[[ ENTRIES PROVIDED, beginning ]]

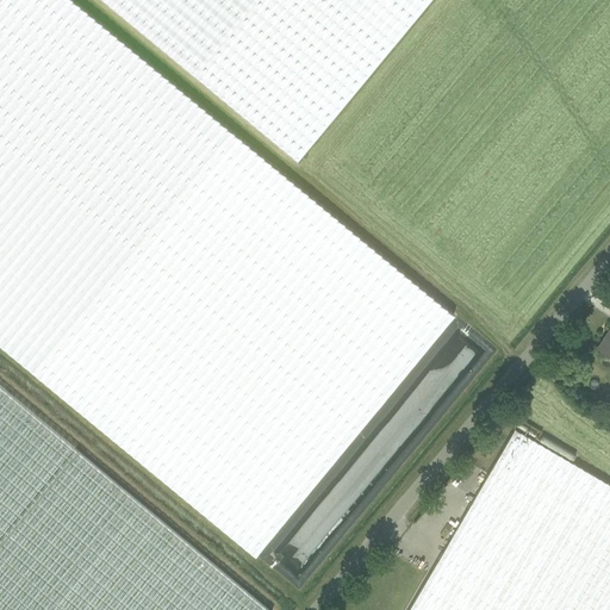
[(0,0),(0,343),(35,373),(256,555),(455,315),(73,0),(0,0)]
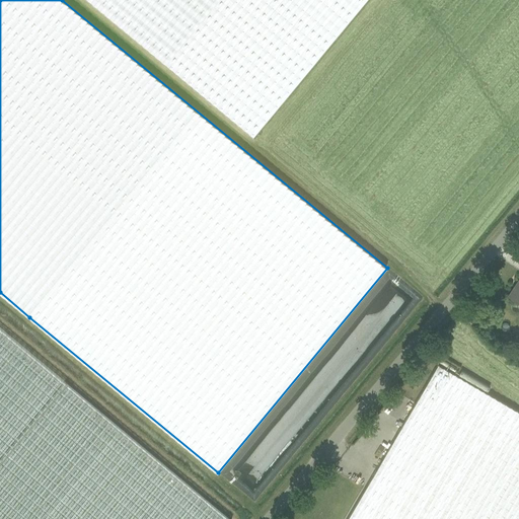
[(88,0),(252,136),(365,0),(88,0)]
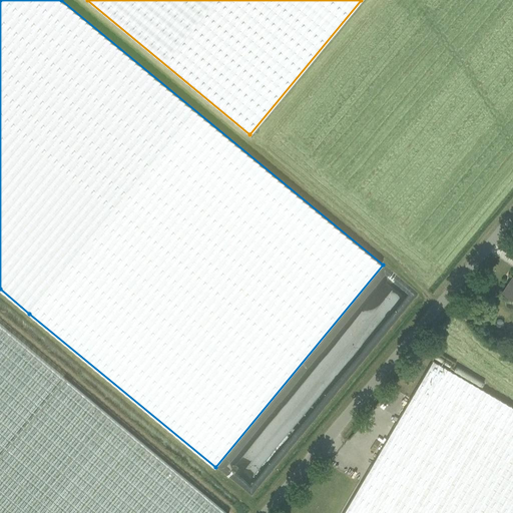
[(512,276),(503,292),(511,298),(510,300),(511,302),(512,303),(512,276)]
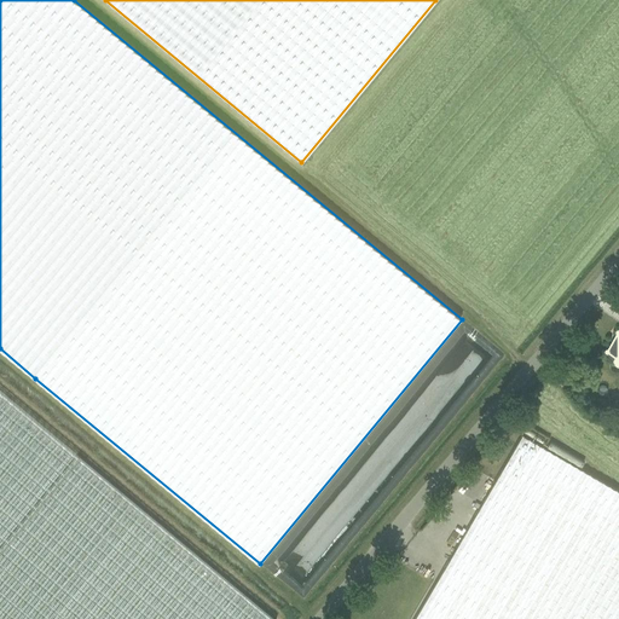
[(0,618),(273,618),(0,389),(0,618)]
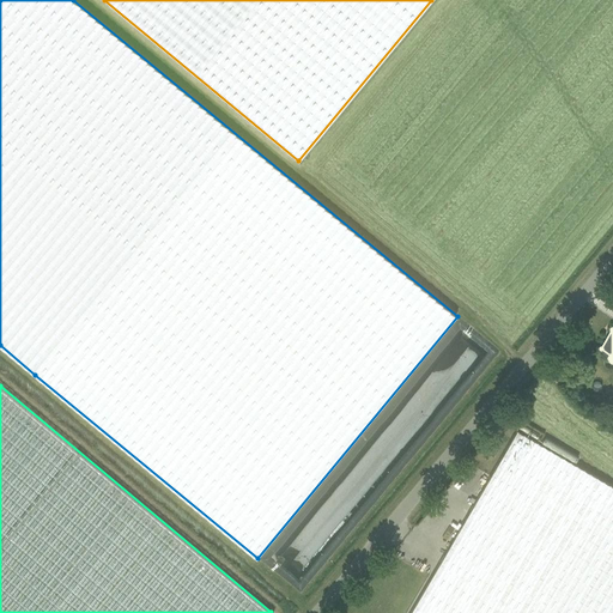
[(612,612),(612,485),(517,430),(410,612),(612,612)]
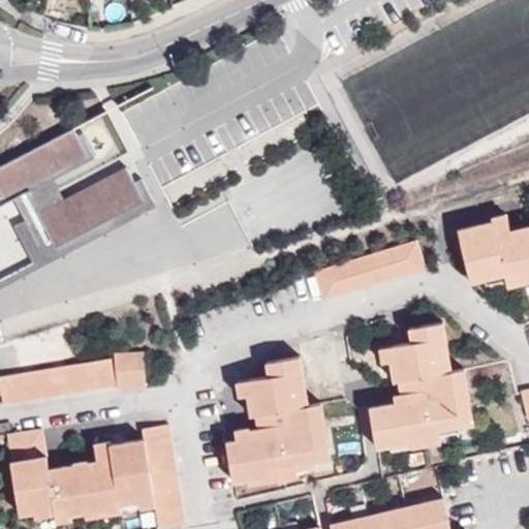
[(75,124),(0,162),(0,205),(27,192),(32,203),(37,213),(22,222),(30,238),(31,238),(33,240),(34,242),(35,242),(36,243),(39,241),(40,241),(41,241),(43,244),(44,245),(47,245),(52,243),(54,243),(55,244),(56,244),(58,243),(56,240),(66,235),(68,239),(70,239),(80,235),(80,232),(80,231),(146,197),(136,178),(128,163),(66,195),(57,200),(55,195),(53,191),(57,189),(48,172),(89,150),(80,131),(75,124)]
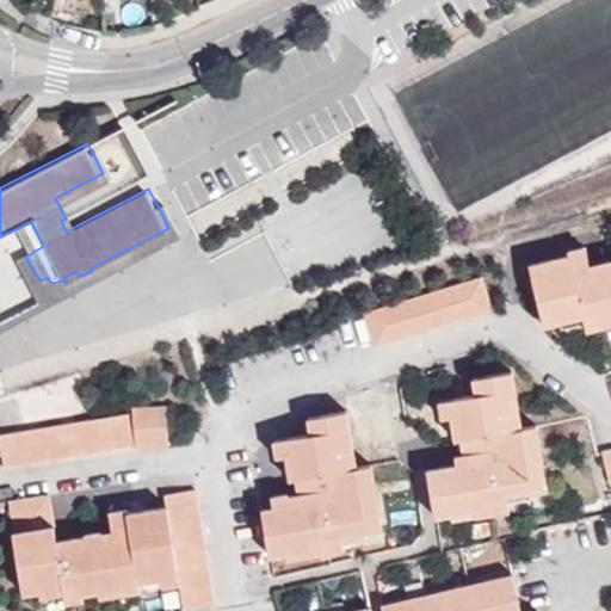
[(97,149),(92,152),(103,173),(55,198),(66,218),(61,221),(63,226),(66,232),(76,226),(74,221),(65,202),(112,178),(97,149)]
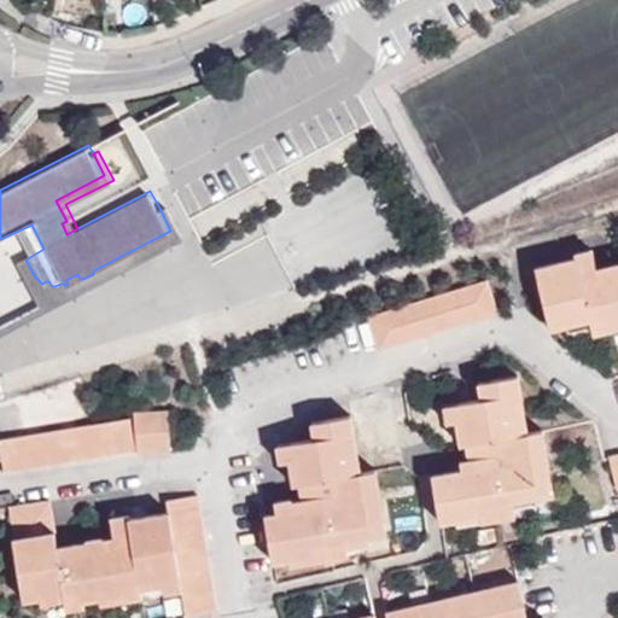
[(35,278),(25,260),(19,262),(40,301),(0,321),(0,331),(0,332),(185,237),(168,204),(159,208),(170,231),(93,270),(93,272),(93,274),(82,279),(80,279),(77,274),(65,280),(68,284),(65,285),(64,285),(63,284),(60,284),(54,286),(52,286),(51,285),(48,281),(47,281),(46,281),(42,284),(41,283),(40,283),(39,280),(36,278),(35,278)]
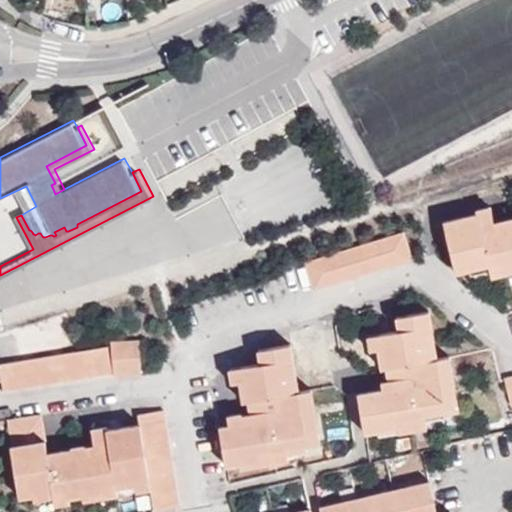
[(511,226),(511,217),(493,222),(489,206),(475,210),(477,214),(482,233),(511,226)]
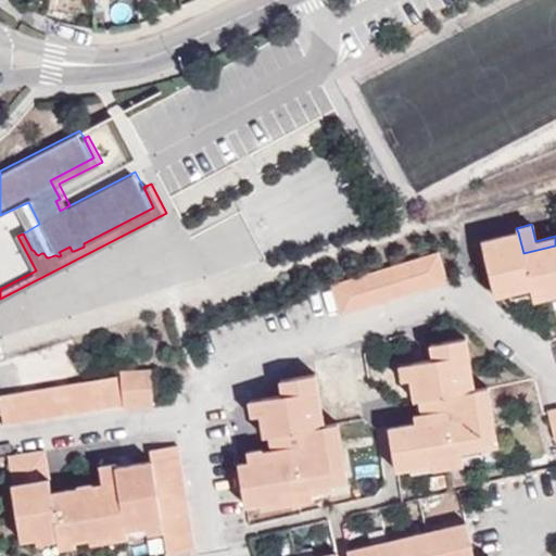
[(555,245),(523,253),(518,232),(481,240),(493,295),(530,287),(544,283),(555,280),(555,245)]
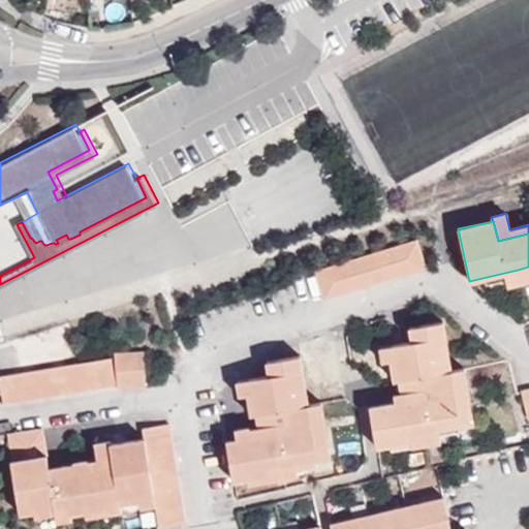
[(415,239),(313,271),(322,300),(425,267),(415,239)]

[[ ENTRIES PROVIDED, end ]]

TRY IT: Copy every entry above exactly as it stands, but leave the pictures out.

COMPLETED EXERCISE:
[(0,0),(0,343),(35,373),(256,555),(455,315),(73,0),(0,0)]
[(88,0),(252,136),(365,0),(88,0)]
[(512,276),(503,292),(511,298),(510,300),(511,302),(512,303),(512,276)]
[(0,618),(273,618),(0,389),(0,618)]
[(612,612),(612,485),(517,430),(410,612),(612,612)]
[(75,124),(0,162),(0,205),(27,192),(32,203),(37,213),(22,222),(30,238),(31,238),(33,240),(34,242),(35,242),(36,243),(39,241),(40,241),(41,241),(43,244),(44,245),(47,245),(52,243),(54,243),(55,244),(56,244),(58,243),(56,240),(66,235),(68,239),(70,239),(80,235),(80,232),(80,231),(146,197),(136,178),(128,163),(66,195),(57,200),(55,195),(53,191),(57,189),(48,172),(89,150),(80,131),(75,124)]
[(97,149),(92,152),(103,173),(55,198),(66,218),(61,221),(63,226),(66,232),(76,226),(74,221),(65,202),(112,178),(97,149)]
[(35,278),(25,260),(19,262),(40,301),(0,321),(0,331),(0,332),(185,237),(168,204),(159,208),(170,231),(93,270),(93,272),(93,274),(82,279),(80,279),(77,274),(65,280),(68,284),(65,285),(64,285),(63,284),(60,284),(54,286),(52,286),(51,285),(48,281),(47,281),(46,281),(42,284),(41,283),(40,283),(39,280),(36,278),(35,278)]
[(511,226),(511,217),(493,222),(489,206),(475,210),(477,214),(482,233),(511,226)]
[(555,245),(523,253),(518,232),(481,240),(493,295),(530,287),(544,283),(555,280),(555,245)]
[(415,239),(313,271),(322,300),(425,267),(415,239)]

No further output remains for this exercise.